Stored data:
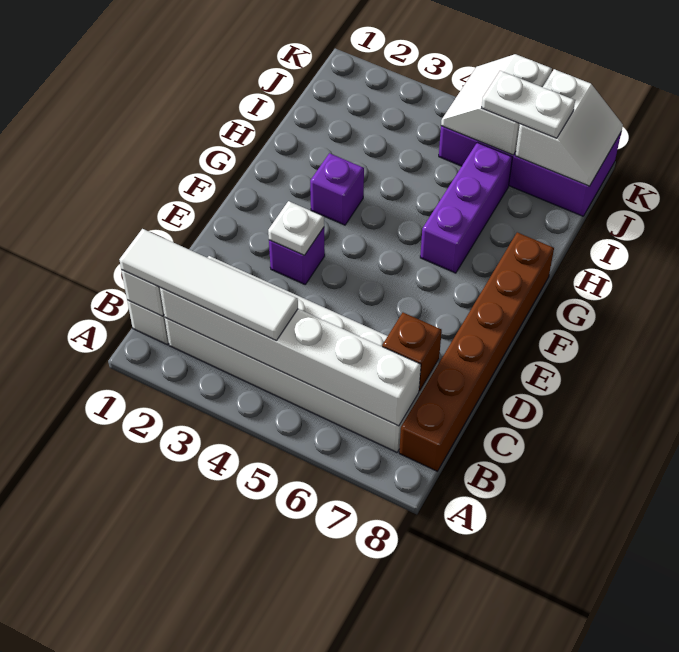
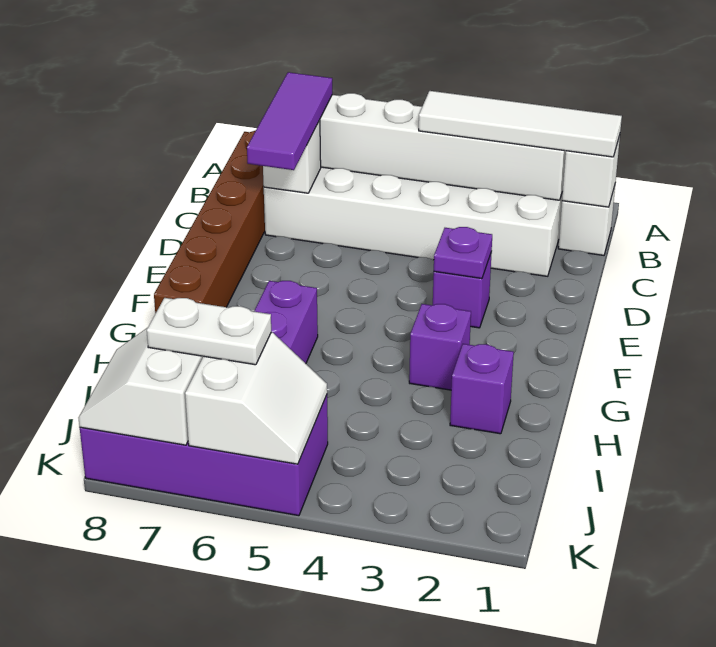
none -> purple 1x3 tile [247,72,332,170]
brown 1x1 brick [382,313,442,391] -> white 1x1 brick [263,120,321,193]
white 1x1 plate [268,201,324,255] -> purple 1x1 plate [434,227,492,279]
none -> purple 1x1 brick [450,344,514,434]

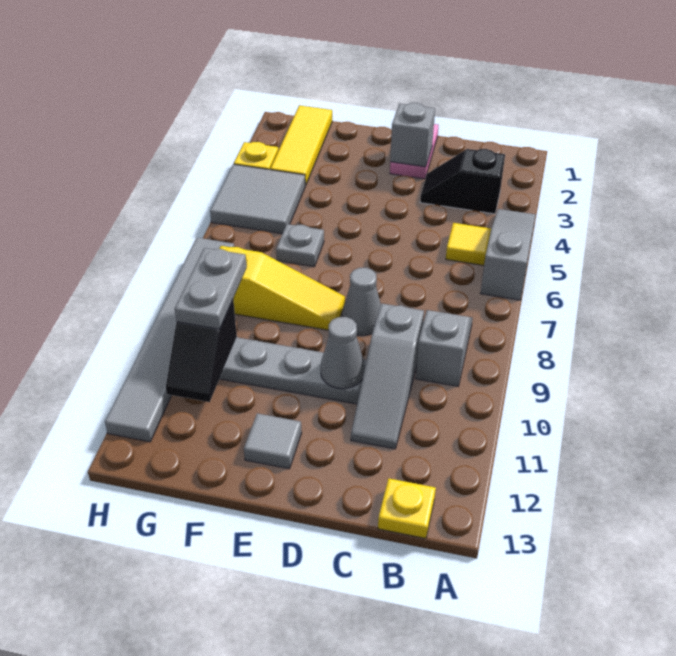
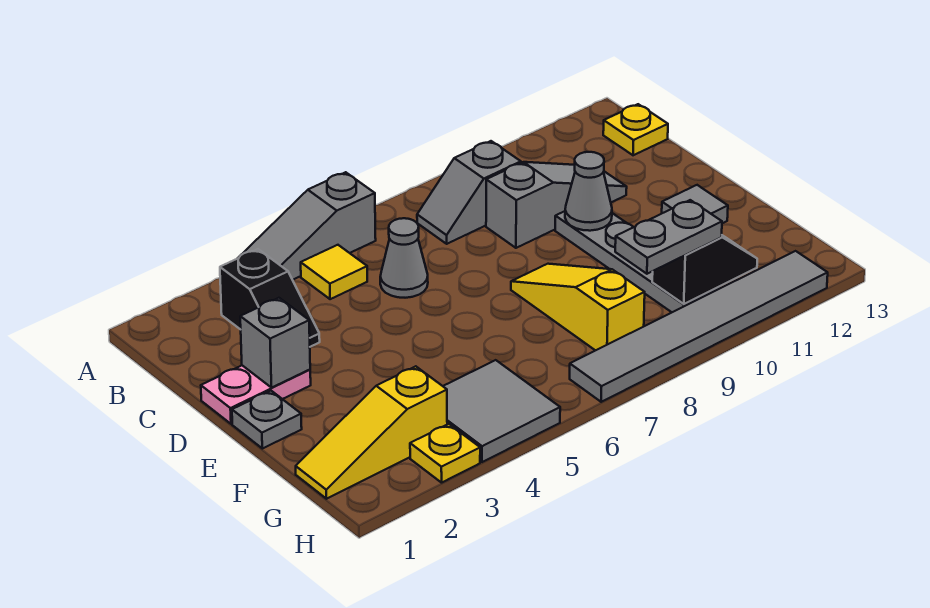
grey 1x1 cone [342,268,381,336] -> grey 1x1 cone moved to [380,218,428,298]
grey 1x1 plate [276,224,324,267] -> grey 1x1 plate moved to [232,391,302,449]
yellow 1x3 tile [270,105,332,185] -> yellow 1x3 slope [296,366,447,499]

Exercise description:
What is the number of lines in these records that contain "purple"? Reply with the number only.

Output below:
3